## Exercise brief
Look below. Copy each line that has "RFID" in it.

++++++++

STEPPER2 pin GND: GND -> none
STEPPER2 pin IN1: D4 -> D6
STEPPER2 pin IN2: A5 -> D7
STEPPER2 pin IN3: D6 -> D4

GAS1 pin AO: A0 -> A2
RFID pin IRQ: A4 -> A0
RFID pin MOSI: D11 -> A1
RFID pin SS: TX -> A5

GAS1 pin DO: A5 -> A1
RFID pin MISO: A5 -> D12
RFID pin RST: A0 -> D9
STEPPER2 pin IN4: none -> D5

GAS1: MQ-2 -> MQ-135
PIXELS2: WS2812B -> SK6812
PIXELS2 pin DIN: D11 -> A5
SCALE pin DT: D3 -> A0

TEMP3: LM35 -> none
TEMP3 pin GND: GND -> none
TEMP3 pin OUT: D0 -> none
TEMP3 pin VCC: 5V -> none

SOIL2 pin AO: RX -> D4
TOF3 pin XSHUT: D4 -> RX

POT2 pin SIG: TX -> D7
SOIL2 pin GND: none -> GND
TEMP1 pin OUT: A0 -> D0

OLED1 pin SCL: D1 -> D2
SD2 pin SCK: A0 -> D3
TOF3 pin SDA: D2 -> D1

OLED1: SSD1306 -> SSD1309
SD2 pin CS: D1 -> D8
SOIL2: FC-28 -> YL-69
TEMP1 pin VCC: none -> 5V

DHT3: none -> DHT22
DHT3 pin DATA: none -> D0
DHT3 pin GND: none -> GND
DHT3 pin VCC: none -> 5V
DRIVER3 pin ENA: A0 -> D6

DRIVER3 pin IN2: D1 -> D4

++++++++

## Answer area
RFID pin IRQ: A4 -> A0
RFID pin MOSI: D11 -> A1
RFID pin SS: TX -> A5
RFID pin MISO: A5 -> D12
RFID pin RST: A0 -> D9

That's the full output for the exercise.